▶ _WHAT IS EXPECTED_
Write out every entry exactly as it stands.

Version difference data
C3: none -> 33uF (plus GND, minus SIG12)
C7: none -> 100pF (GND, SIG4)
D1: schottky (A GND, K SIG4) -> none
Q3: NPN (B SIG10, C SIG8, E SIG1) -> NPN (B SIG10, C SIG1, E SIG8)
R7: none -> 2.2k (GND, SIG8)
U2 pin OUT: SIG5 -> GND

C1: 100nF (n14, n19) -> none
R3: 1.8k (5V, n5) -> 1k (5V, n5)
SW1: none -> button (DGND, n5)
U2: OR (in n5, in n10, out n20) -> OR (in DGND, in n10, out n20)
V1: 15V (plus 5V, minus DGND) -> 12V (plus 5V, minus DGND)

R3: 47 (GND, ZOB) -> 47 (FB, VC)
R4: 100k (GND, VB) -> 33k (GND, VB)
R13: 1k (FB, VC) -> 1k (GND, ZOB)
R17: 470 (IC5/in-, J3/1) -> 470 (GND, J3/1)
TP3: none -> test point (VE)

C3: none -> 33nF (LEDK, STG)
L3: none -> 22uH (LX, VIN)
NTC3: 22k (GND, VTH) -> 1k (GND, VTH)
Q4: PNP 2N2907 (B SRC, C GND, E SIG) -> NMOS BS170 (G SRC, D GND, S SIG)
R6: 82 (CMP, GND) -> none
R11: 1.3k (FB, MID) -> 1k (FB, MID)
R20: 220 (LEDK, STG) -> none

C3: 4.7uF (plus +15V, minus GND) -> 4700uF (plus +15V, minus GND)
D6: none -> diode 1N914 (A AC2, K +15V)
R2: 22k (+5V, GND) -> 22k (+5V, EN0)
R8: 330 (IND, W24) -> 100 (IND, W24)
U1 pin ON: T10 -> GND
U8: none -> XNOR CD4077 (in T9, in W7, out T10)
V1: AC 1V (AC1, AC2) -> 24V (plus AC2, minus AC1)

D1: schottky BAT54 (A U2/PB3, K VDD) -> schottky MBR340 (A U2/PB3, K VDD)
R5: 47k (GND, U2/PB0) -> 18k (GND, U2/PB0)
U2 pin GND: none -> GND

▶ _RESULT FOR THIS TASK_
C3: none -> 33uF (plus GND, minus SIG12)
C7: none -> 100pF (GND, SIG4)
D1: schottky (A GND, K SIG4) -> none
Q3: NPN (B SIG10, C SIG8, E SIG1) -> NPN (B SIG10, C SIG1, E SIG8)
R7: none -> 2.2k (GND, SIG8)
U2 pin OUT: SIG5 -> GND

C1: 100nF (n14, n19) -> none
R3: 1.8k (5V, n5) -> 1k (5V, n5)
SW1: none -> button (DGND, n5)
U2: OR (in n5, in n10, out n20) -> OR (in DGND, in n10, out n20)
V1: 15V (plus 5V, minus DGND) -> 12V (plus 5V, minus DGND)

R3: 47 (GND, ZOB) -> 47 (FB, VC)
R4: 100k (GND, VB) -> 33k (GND, VB)
R13: 1k (FB, VC) -> 1k (GND, ZOB)
R17: 470 (IC5/in-, J3/1) -> 470 (GND, J3/1)
TP3: none -> test point (VE)

C3: none -> 33nF (LEDK, STG)
L3: none -> 22uH (LX, VIN)
NTC3: 22k (GND, VTH) -> 1k (GND, VTH)
Q4: PNP 2N2907 (B SRC, C GND, E SIG) -> NMOS BS170 (G SRC, D GND, S SIG)
R6: 82 (CMP, GND) -> none
R11: 1.3k (FB, MID) -> 1k (FB, MID)
R20: 220 (LEDK, STG) -> none

C3: 4.7uF (plus +15V, minus GND) -> 4700uF (plus +15V, minus GND)
D6: none -> diode 1N914 (A AC2, K +15V)
R2: 22k (+5V, GND) -> 22k (+5V, EN0)
R8: 330 (IND, W24) -> 100 (IND, W24)
U1 pin ON: T10 -> GND
U8: none -> XNOR CD4077 (in T9, in W7, out T10)
V1: AC 1V (AC1, AC2) -> 24V (plus AC2, minus AC1)

D1: schottky BAT54 (A U2/PB3, K VDD) -> schottky MBR340 (A U2/PB3, K VDD)
R5: 47k (GND, U2/PB0) -> 18k (GND, U2/PB0)
U2 pin GND: none -> GND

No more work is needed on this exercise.